Task prompt
Every line with the string "marker" in it belongs in your answer, so copy them all from the data.

Data supplied
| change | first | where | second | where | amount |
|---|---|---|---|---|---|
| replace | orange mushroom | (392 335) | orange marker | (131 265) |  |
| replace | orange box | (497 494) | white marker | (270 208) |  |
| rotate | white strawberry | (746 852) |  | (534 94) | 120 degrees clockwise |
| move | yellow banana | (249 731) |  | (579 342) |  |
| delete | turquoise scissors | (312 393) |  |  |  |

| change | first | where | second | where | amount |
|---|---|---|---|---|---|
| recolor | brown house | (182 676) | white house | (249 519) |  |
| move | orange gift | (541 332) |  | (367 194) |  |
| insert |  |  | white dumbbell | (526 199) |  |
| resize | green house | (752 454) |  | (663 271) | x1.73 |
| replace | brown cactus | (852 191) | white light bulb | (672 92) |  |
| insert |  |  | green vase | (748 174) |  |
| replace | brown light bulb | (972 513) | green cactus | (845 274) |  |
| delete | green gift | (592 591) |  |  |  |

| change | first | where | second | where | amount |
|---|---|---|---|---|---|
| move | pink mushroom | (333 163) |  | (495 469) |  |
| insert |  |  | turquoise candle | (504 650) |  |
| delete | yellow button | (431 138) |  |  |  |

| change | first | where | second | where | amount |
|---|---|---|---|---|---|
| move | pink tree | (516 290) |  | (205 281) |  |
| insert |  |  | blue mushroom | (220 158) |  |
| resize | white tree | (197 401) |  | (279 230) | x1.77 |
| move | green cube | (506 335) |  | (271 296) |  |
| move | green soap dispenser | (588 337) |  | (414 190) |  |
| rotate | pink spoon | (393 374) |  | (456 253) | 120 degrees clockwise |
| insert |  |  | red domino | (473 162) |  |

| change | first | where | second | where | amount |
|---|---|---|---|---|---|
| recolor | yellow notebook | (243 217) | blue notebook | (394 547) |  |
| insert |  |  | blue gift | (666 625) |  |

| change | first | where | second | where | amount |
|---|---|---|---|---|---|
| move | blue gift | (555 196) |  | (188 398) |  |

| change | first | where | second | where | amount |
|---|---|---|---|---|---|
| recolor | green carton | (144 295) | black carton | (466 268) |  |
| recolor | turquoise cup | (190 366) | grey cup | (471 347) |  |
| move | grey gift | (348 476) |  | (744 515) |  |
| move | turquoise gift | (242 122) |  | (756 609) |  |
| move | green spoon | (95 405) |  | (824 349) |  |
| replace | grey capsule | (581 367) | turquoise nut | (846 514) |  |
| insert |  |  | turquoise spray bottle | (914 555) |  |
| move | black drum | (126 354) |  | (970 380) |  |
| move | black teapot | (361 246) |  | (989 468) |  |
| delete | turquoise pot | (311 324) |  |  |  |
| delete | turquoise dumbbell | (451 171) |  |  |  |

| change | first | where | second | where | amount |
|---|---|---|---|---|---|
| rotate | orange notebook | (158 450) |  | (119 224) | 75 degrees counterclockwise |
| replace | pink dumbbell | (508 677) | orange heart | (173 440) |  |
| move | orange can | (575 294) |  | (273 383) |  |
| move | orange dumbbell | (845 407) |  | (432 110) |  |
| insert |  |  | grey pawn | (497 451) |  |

Exercise response
| replace | orange mushroom | (392 335) | orange marker | (131 265) |  |
| replace | orange box | (497 494) | white marker | (270 208) |  |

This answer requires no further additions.